### WHAT YOU HAVE TO DO
In the rows below, repeat the part that opens with the line containing "yellow square: moved 2 px right, 22 px up" and closes with the line containing "yellow square: rotated", including both of those lines. Leave the pictures out of your answer.

### LISTED ENTRIES
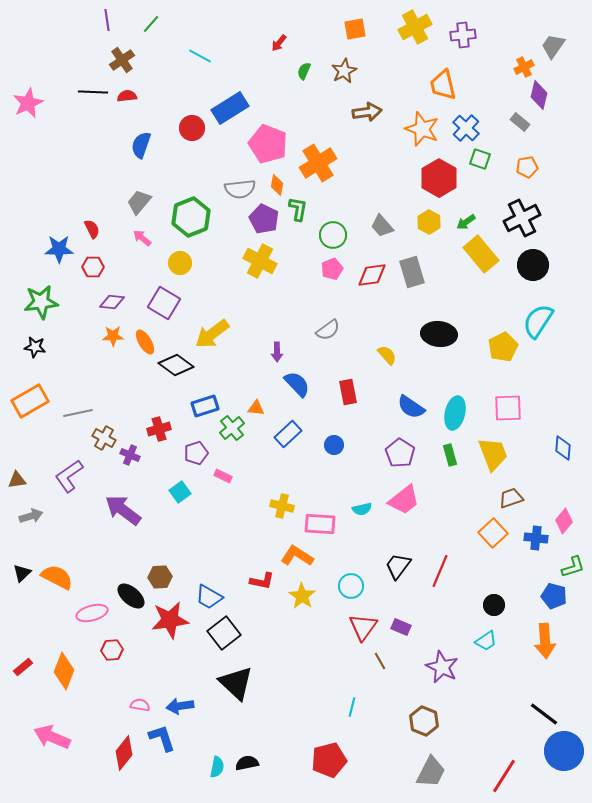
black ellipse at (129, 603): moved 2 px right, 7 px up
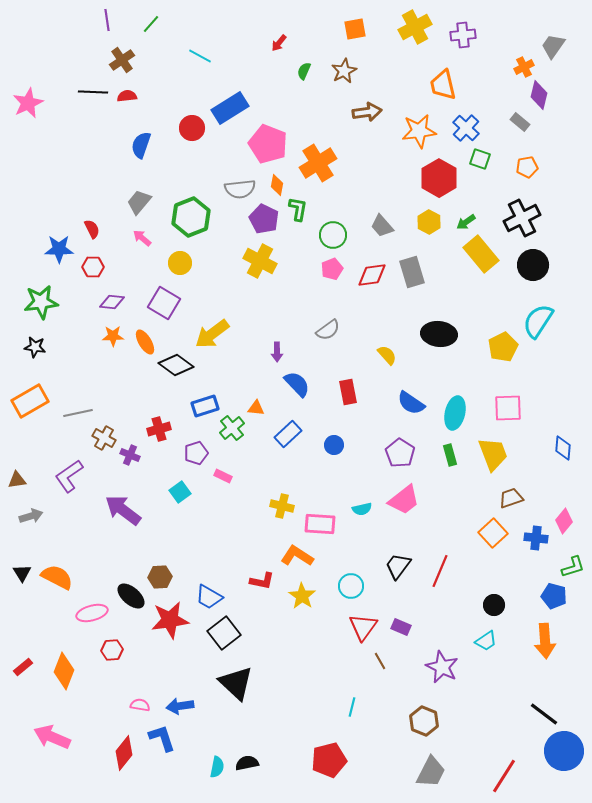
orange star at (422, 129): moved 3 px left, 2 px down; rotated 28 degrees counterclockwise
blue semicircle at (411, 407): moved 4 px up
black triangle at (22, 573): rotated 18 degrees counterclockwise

* * *

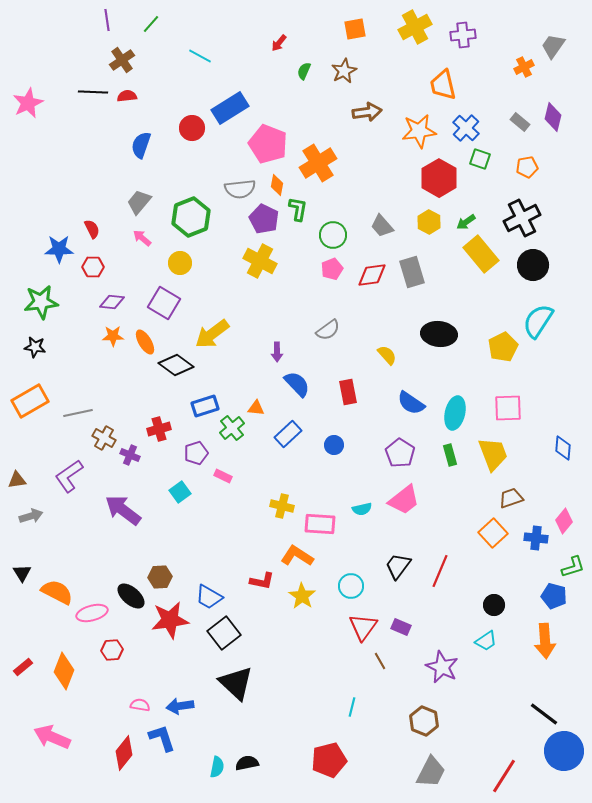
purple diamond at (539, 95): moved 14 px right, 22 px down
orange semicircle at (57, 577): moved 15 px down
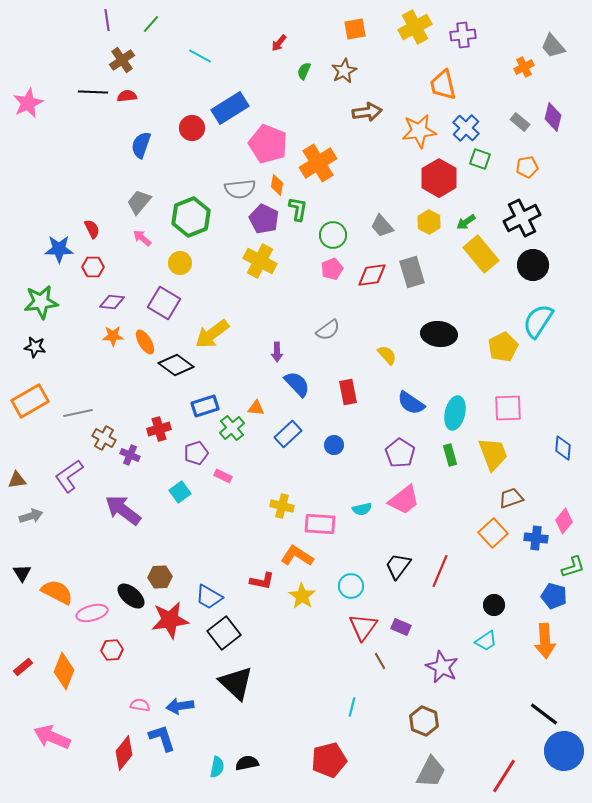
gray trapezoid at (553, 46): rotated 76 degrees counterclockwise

--

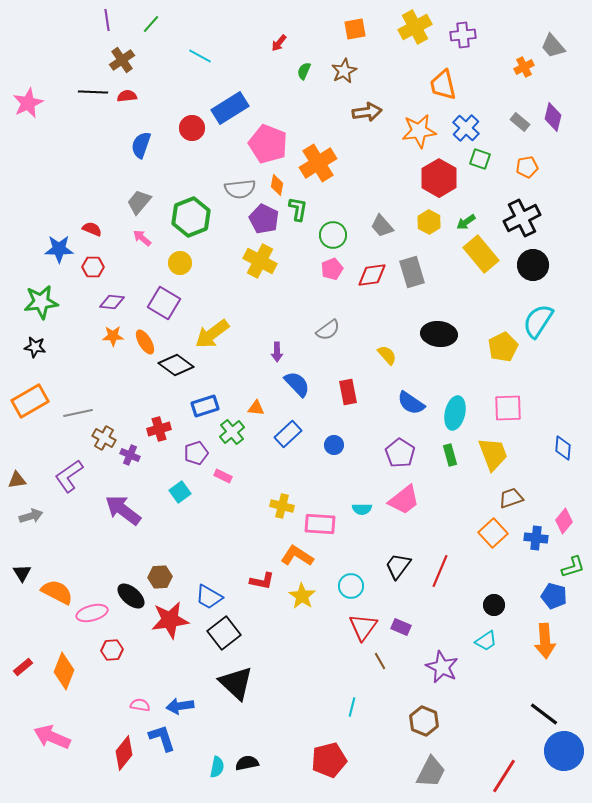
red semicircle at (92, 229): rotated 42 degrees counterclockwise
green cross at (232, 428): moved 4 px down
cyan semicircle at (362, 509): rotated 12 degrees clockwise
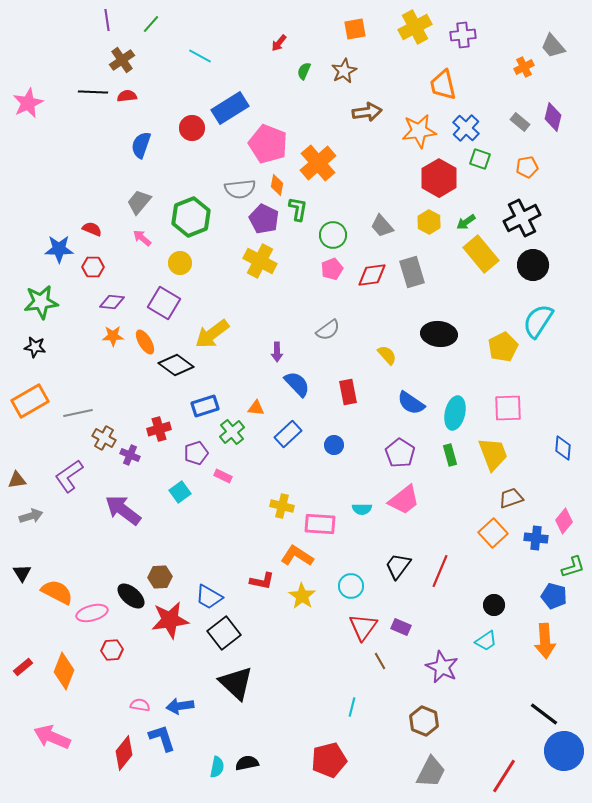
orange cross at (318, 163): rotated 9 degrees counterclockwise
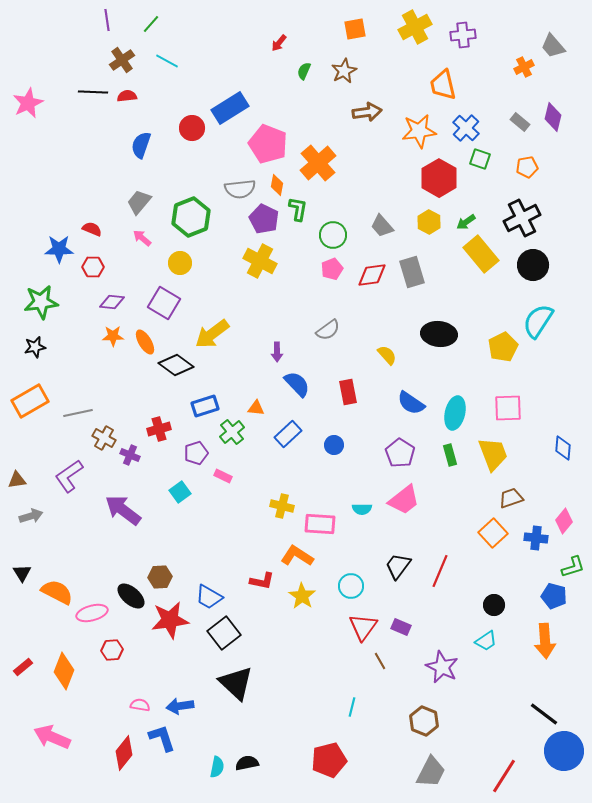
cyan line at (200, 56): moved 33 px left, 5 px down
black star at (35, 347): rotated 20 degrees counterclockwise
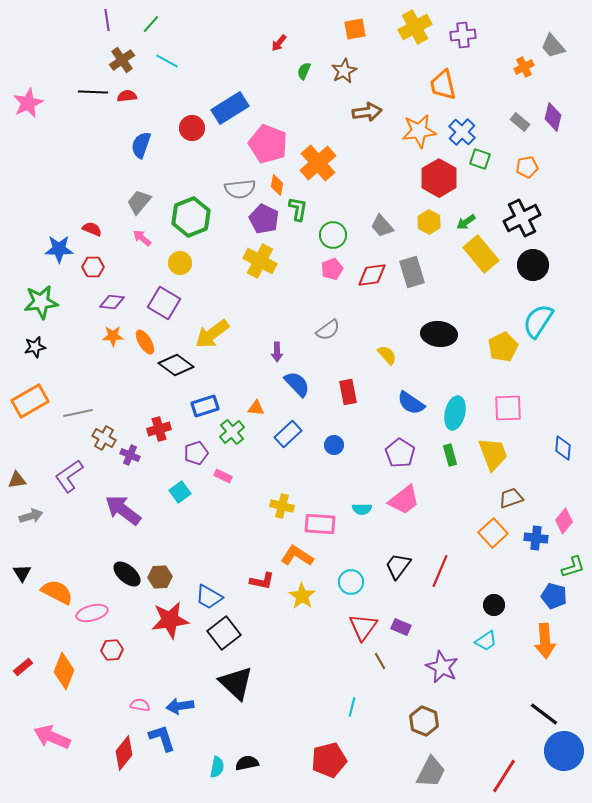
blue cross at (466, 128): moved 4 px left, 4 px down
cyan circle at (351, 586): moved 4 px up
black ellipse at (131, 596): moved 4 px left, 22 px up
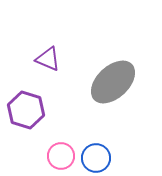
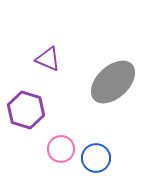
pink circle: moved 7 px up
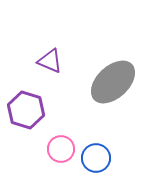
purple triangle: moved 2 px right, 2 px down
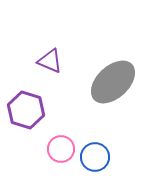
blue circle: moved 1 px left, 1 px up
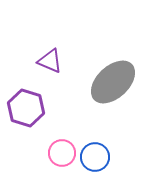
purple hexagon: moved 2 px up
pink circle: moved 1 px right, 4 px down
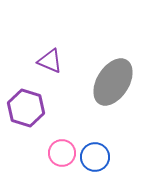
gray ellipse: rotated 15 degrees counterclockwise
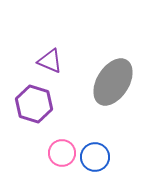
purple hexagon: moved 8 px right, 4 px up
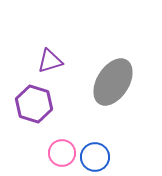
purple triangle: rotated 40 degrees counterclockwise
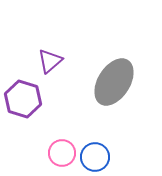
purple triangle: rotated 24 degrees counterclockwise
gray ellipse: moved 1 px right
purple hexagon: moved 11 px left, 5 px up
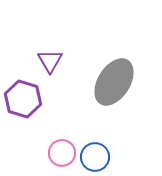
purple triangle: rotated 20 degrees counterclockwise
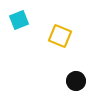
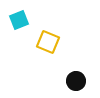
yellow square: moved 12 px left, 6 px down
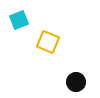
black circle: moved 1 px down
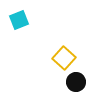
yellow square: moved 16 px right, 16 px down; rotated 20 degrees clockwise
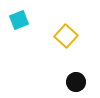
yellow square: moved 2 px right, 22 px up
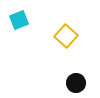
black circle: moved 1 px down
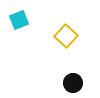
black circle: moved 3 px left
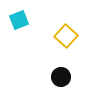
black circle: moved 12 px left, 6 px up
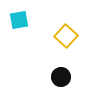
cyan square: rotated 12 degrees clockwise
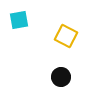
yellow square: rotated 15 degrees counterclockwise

### FINISHED TASK
yellow square: moved 2 px right, 22 px up
black circle: moved 1 px down
black circle: moved 3 px left
black circle: moved 12 px left, 6 px up
cyan square: rotated 12 degrees clockwise
yellow square: rotated 15 degrees counterclockwise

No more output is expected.